### Goal of the exercise
Copy every line below precisely as it appears.

(Data records)
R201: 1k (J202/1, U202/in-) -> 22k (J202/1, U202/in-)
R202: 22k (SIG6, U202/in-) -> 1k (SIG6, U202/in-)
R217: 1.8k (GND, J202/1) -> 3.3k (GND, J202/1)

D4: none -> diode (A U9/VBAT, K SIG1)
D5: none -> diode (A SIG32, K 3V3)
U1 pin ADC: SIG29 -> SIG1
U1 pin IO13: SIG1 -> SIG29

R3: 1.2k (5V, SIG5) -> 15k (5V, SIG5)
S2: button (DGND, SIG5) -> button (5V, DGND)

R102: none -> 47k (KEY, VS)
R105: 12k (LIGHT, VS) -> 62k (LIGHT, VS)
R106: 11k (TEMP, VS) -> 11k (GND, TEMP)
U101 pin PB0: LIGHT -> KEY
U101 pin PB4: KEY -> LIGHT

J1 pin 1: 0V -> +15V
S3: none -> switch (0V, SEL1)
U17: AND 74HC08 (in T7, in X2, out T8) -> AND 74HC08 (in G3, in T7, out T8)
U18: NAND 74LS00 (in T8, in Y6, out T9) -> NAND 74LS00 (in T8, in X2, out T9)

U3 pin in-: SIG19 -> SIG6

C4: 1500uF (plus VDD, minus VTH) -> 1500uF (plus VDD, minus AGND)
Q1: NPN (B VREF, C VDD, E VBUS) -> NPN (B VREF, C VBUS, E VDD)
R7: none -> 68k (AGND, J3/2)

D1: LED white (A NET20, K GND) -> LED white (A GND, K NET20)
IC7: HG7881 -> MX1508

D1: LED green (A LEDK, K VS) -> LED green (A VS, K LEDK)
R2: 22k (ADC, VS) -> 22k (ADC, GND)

### Exercise solution
R201: 1k (J202/1, U202/in-) -> 22k (J202/1, U202/in-)
R202: 22k (SIG6, U202/in-) -> 1k (SIG6, U202/in-)
R217: 1.8k (GND, J202/1) -> 3.3k (GND, J202/1)

D4: none -> diode (A U9/VBAT, K SIG1)
D5: none -> diode (A SIG32, K 3V3)
U1 pin ADC: SIG29 -> SIG1
U1 pin IO13: SIG1 -> SIG29

R3: 1.2k (5V, SIG5) -> 15k (5V, SIG5)
S2: button (DGND, SIG5) -> button (5V, DGND)

R102: none -> 47k (KEY, VS)
R105: 12k (LIGHT, VS) -> 62k (LIGHT, VS)
R106: 11k (TEMP, VS) -> 11k (GND, TEMP)
U101 pin PB0: LIGHT -> KEY
U101 pin PB4: KEY -> LIGHT

J1 pin 1: 0V -> +15V
S3: none -> switch (0V, SEL1)
U17: AND 74HC08 (in T7, in X2, out T8) -> AND 74HC08 (in G3, in T7, out T8)
U18: NAND 74LS00 (in T8, in Y6, out T9) -> NAND 74LS00 (in T8, in X2, out T9)

U3 pin in-: SIG19 -> SIG6

C4: 1500uF (plus VDD, minus VTH) -> 1500uF (plus VDD, minus AGND)
Q1: NPN (B VREF, C VDD, E VBUS) -> NPN (B VREF, C VBUS, E VDD)
R7: none -> 68k (AGND, J3/2)

D1: LED white (A NET20, K GND) -> LED white (A GND, K NET20)
IC7: HG7881 -> MX1508

D1: LED green (A LEDK, K VS) -> LED green (A VS, K LEDK)
R2: 22k (ADC, VS) -> 22k (ADC, GND)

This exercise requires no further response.